Task goal:
Take the entries below and reproduce exactly the portion that begins at the line containing "none -> brown key [533,377,556,424]" and ends at the line containing "yellow banana [301,172,392,202]", keeping both ends, dropping pictures, and adding nothing else.
---------- Exercise input
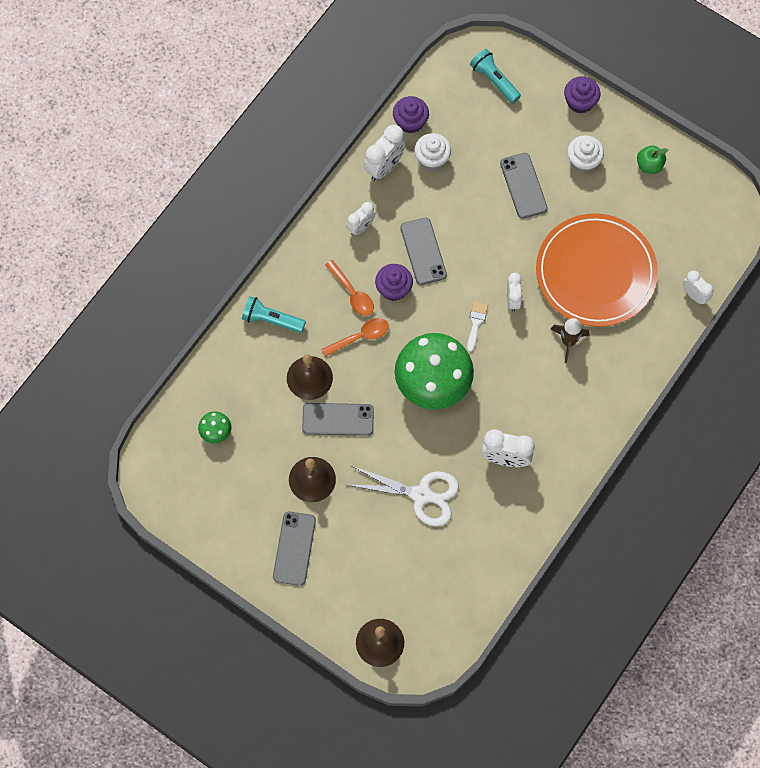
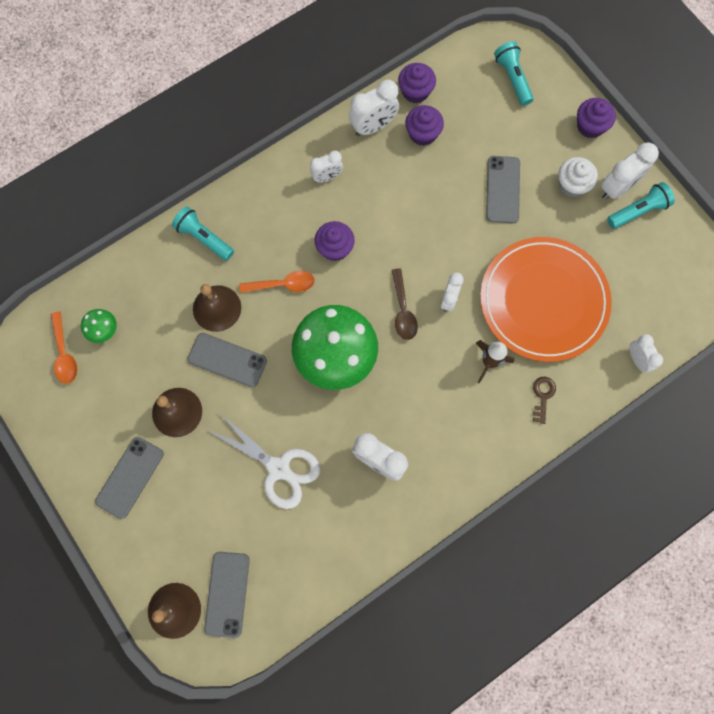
camera: 20 degrees right, 5 degrees up
orange spoon [325,260,374,316] -> orange spoon moved to [51,311,77,384]
grey phone [400,218,447,285] -> grey phone moved to [204,552,250,638]
white cupcake [414,133,451,170] -> purple cupcake [405,105,444,146]
white brush [467,302,488,352] -> brown spoon [391,268,418,340]
green apple [637,145,668,174] -> turquoise flashlight [607,182,675,229]
none -> brown key [533,377,556,424]
none -> white clock [601,142,659,200]

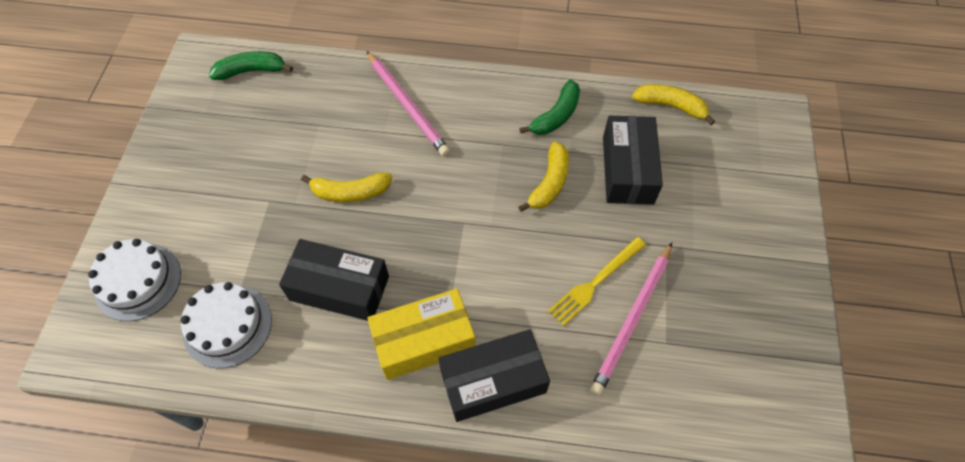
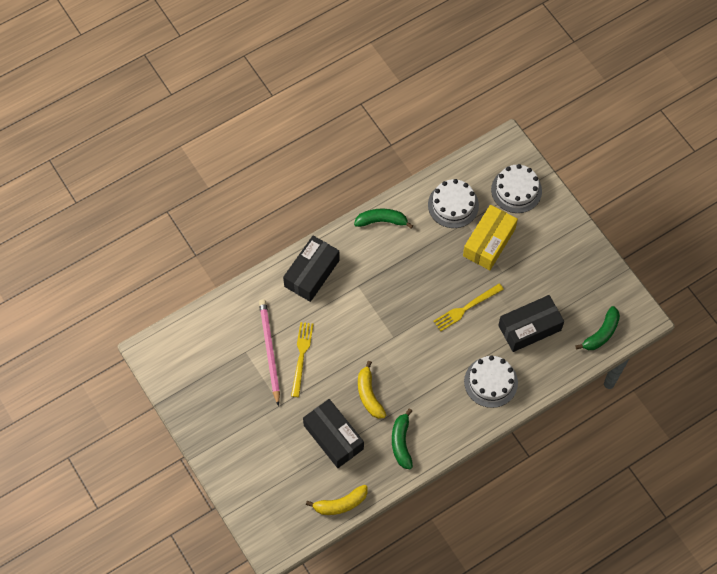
camera: 140 degrees right, 5 degrees up
black box [279,239,389,321] -> black box moved to [498,295,564,352]
yellow banana [301,172,392,202] -> yellow fork [433,283,504,331]
pink pencil [367,51,450,157] -> white cake [464,355,518,408]
yellow box [367,289,475,380] -> yellow box moved to [463,205,518,270]
none -> green banana [354,209,414,229]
--------------------
Task result:
none -> brown key [533,377,556,424]
none -> white clock [601,142,659,200]

camera: 140 degrees right, 5 degrees up
black box [279,239,389,321] -> black box moved to [498,295,564,352]
yellow banana [301,172,392,202] -> yellow fork [433,283,504,331]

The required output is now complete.